> _EXTRACTED DATA_:

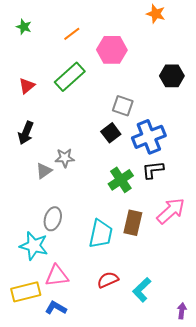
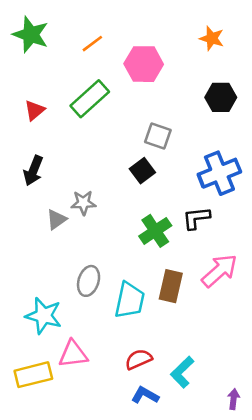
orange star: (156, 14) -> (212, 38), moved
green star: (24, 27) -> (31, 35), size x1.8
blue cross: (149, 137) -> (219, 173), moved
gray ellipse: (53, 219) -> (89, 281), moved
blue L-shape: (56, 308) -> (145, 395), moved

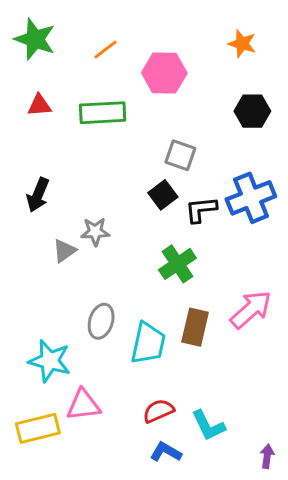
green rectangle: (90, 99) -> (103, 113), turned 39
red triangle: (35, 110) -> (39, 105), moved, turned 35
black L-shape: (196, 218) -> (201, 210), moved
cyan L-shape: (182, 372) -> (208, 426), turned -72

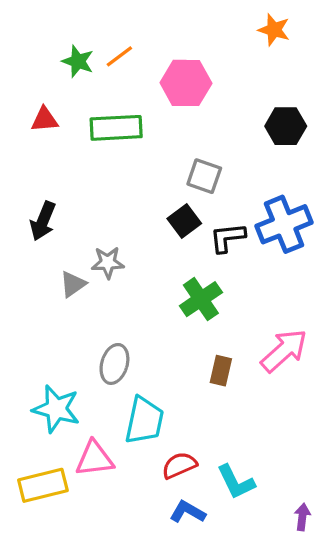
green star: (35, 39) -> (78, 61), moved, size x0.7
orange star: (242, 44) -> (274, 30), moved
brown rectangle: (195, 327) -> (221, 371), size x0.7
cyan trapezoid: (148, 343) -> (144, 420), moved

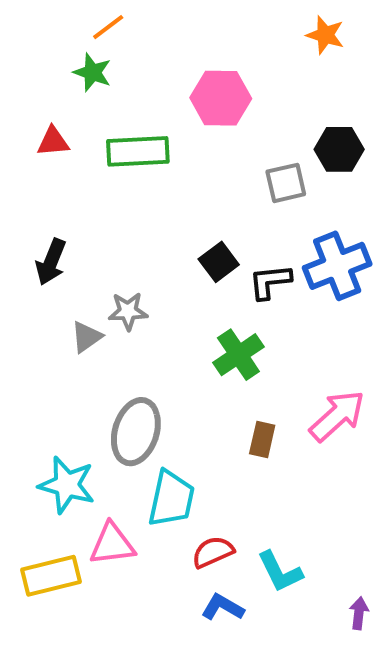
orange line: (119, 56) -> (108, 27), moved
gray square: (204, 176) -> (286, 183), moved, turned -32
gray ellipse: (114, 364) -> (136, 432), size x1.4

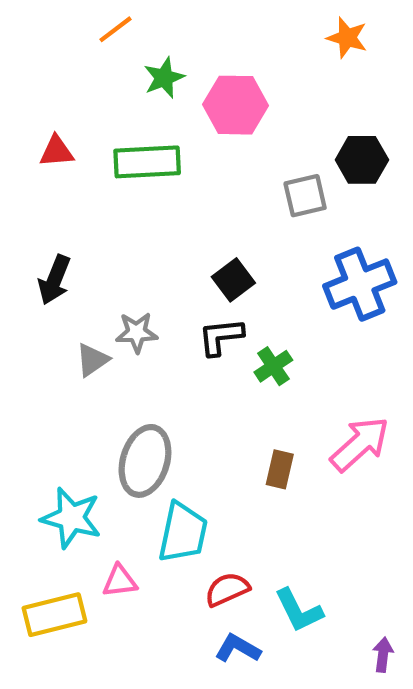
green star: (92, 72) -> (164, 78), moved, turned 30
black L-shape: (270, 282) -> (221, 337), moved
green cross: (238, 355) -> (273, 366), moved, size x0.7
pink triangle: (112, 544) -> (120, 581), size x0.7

> _WHAT THE TASK ASKS_:
Transcribe the listing above verbatim. Omit the pictures.

> _TASK SOLUTION_:
orange star: (156, 14) -> (212, 38), moved
green star: (24, 27) -> (31, 35), size x1.8
blue cross: (149, 137) -> (219, 173), moved
gray ellipse: (53, 219) -> (89, 281), moved
blue L-shape: (56, 308) -> (145, 395), moved

green rectangle: (90, 99) -> (103, 113), turned 39
red triangle: (35, 110) -> (39, 105), moved, turned 35
black L-shape: (196, 218) -> (201, 210), moved
cyan L-shape: (182, 372) -> (208, 426), turned -72

green star: (35, 39) -> (78, 61), moved, size x0.7
orange star: (242, 44) -> (274, 30), moved
brown rectangle: (195, 327) -> (221, 371), size x0.7
cyan trapezoid: (148, 343) -> (144, 420), moved

orange line: (119, 56) -> (108, 27), moved
gray square: (204, 176) -> (286, 183), moved, turned -32
gray ellipse: (114, 364) -> (136, 432), size x1.4

green star: (92, 72) -> (164, 78), moved, turned 30
black L-shape: (270, 282) -> (221, 337), moved
green cross: (238, 355) -> (273, 366), moved, size x0.7
pink triangle: (112, 544) -> (120, 581), size x0.7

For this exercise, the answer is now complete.